» PROBLEM TO WORK ON: Provide a verbatim copy of the data below.

□ □ □ □

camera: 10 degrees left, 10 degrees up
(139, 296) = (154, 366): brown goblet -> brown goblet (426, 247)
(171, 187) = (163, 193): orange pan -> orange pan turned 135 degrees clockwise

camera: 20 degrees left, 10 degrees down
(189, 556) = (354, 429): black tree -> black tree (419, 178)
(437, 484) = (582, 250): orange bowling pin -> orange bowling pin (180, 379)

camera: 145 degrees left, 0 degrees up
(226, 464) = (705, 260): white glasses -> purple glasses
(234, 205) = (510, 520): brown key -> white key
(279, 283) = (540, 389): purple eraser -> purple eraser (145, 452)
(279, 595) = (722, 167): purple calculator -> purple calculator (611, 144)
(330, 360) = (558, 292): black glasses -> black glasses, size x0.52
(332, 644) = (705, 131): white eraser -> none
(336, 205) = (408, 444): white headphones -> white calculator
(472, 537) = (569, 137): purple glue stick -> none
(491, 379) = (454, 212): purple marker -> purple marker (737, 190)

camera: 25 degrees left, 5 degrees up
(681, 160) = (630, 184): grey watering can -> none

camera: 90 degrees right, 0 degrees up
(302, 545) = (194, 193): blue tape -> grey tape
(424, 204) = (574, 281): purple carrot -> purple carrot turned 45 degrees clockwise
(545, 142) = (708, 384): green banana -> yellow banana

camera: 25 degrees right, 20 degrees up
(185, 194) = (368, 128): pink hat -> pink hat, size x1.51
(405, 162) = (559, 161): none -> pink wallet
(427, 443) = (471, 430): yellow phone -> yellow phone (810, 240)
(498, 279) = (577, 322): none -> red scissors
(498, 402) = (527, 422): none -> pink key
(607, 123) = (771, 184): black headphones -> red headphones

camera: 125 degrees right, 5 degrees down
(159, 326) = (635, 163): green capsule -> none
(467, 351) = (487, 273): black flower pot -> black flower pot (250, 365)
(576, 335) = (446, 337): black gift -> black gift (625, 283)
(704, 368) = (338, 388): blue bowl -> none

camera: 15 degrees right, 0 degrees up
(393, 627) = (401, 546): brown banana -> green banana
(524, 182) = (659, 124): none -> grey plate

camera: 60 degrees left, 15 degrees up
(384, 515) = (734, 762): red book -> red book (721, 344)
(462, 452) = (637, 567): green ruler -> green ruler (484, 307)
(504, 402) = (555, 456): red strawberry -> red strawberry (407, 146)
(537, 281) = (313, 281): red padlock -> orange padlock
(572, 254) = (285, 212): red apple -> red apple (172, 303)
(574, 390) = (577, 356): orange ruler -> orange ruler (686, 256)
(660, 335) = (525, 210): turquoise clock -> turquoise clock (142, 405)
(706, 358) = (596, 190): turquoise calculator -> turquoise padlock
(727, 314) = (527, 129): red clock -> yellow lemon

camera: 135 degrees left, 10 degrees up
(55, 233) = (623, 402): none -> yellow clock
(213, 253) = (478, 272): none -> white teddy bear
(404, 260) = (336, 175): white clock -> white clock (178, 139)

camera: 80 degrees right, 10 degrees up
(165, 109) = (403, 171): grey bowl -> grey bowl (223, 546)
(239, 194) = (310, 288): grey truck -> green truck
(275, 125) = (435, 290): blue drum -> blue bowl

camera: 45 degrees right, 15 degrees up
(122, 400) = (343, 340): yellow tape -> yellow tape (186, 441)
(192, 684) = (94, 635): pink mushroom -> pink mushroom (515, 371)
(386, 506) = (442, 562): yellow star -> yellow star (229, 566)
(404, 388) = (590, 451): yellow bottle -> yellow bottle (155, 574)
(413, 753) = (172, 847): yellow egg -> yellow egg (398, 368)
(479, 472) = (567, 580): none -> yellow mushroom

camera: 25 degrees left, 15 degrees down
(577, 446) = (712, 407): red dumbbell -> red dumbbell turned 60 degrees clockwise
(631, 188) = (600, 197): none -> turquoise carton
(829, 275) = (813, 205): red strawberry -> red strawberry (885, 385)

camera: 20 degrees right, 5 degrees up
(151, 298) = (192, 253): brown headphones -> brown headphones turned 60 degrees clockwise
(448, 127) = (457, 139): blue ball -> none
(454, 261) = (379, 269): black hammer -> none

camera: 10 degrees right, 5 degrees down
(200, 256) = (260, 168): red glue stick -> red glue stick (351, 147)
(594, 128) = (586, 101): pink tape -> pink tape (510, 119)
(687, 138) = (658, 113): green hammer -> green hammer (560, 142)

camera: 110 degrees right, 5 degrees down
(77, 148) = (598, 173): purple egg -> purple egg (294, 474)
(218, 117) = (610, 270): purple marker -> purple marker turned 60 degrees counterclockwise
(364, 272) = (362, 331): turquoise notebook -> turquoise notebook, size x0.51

□ □ □ □

» RESPONSE TO THIS TASK:
camera: 10 degrees left, 10 degrees up
(139, 296) = (154, 366): brown goblet -> brown goblet (426, 247)
(171, 187) = (163, 193): orange pan -> orange pan turned 135 degrees clockwise

camera: 20 degrees left, 10 degrees down
(189, 556) = (354, 429): black tree -> black tree (419, 178)
(437, 484) = (582, 250): orange bowling pin -> orange bowling pin (180, 379)

camera: 145 degrees left, 0 degrees up
(226, 464) = (705, 260): white glasses -> purple glasses
(234, 205) = (510, 520): brown key -> white key
(279, 283) = (540, 389): purple eraser -> purple eraser (145, 452)
(279, 595) = (722, 167): purple calculator -> purple calculator (611, 144)
(330, 360) = (558, 292): black glasses -> black glasses, size x0.52
(332, 644) = (705, 131): white eraser -> none
(336, 205) = (408, 444): white headphones -> white calculator
(472, 537) = (569, 137): purple glue stick -> none
(491, 379) = (454, 212): purple marker -> purple marker (737, 190)

camera: 25 degrees left, 5 degrees up
(681, 160) = (630, 184): grey watering can -> none

camera: 90 degrees right, 0 degrees up
(302, 545) = (194, 193): blue tape -> grey tape
(424, 204) = (574, 281): purple carrot -> purple carrot turned 45 degrees clockwise
(545, 142) = (708, 384): green banana -> yellow banana

camera: 25 degrees right, 20 degrees up
(185, 194) = (368, 128): pink hat -> pink hat, size x1.51
(405, 162) = (559, 161): none -> pink wallet
(427, 443) = (471, 430): yellow phone -> yellow phone (810, 240)
(498, 279) = (577, 322): none -> red scissors
(498, 402) = (527, 422): none -> pink key
(607, 123) = (771, 184): black headphones -> red headphones

camera: 125 degrees right, 5 degrees down
(159, 326) = (635, 163): green capsule -> none
(467, 351) = (487, 273): black flower pot -> black flower pot (250, 365)
(576, 335) = (446, 337): black gift -> black gift (625, 283)
(704, 368) = (338, 388): blue bowl -> none

camera: 15 degrees right, 0 degrees up
(393, 627) = (401, 546): brown banana -> green banana
(524, 182) = (659, 124): none -> grey plate

camera: 60 degrees left, 15 degrees up
(384, 515) = (734, 762): red book -> red book (721, 344)
(462, 452) = (637, 567): green ruler -> green ruler (484, 307)
(504, 402) = (555, 456): red strawberry -> red strawberry (407, 146)
(537, 281) = (313, 281): red padlock -> orange padlock
(572, 254) = (285, 212): red apple -> red apple (172, 303)
(574, 390) = (577, 356): orange ruler -> orange ruler (686, 256)
(660, 335) = (525, 210): turquoise clock -> turquoise clock (142, 405)
(706, 358) = (596, 190): turquoise calculator -> turquoise padlock
(727, 314) = (527, 129): red clock -> yellow lemon

camera: 135 degrees left, 10 degrees up
(55, 233) = (623, 402): none -> yellow clock
(213, 253) = (478, 272): none -> white teddy bear
(404, 260) = (336, 175): white clock -> white clock (178, 139)

camera: 80 degrees right, 10 degrees up
(165, 109) = (403, 171): grey bowl -> grey bowl (223, 546)
(239, 194) = (310, 288): grey truck -> green truck
(275, 125) = (435, 290): blue drum -> blue bowl

camera: 45 degrees right, 15 degrees up
(122, 400) = (343, 340): yellow tape -> yellow tape (186, 441)
(192, 684) = (94, 635): pink mushroom -> pink mushroom (515, 371)
(386, 506) = (442, 562): yellow star -> yellow star (229, 566)
(404, 388) = (590, 451): yellow bottle -> yellow bottle (155, 574)
(413, 753) = (172, 847): yellow egg -> yellow egg (398, 368)
(479, 472) = (567, 580): none -> yellow mushroom

camera: 25 degrees left, 15 degrees down
(577, 446) = (712, 407): red dumbbell -> red dumbbell turned 60 degrees clockwise
(631, 188) = (600, 197): none -> turquoise carton
(829, 275) = (813, 205): red strawberry -> red strawberry (885, 385)

camera: 20 degrees right, 5 degrees up
(151, 298) = (192, 253): brown headphones -> brown headphones turned 60 degrees clockwise
(448, 127) = (457, 139): blue ball -> none
(454, 261) = (379, 269): black hammer -> none

camera: 10 degrees right, 5 degrees down
(200, 256) = (260, 168): red glue stick -> red glue stick (351, 147)
(594, 128) = (586, 101): pink tape -> pink tape (510, 119)
(687, 138) = (658, 113): green hammer -> green hammer (560, 142)

camera: 110 degrees right, 5 degrees down
(77, 148) = (598, 173): purple egg -> purple egg (294, 474)
(218, 117) = (610, 270): purple marker -> purple marker turned 60 degrees counterclockwise
(364, 272) = (362, 331): turquoise notebook -> turquoise notebook, size x0.51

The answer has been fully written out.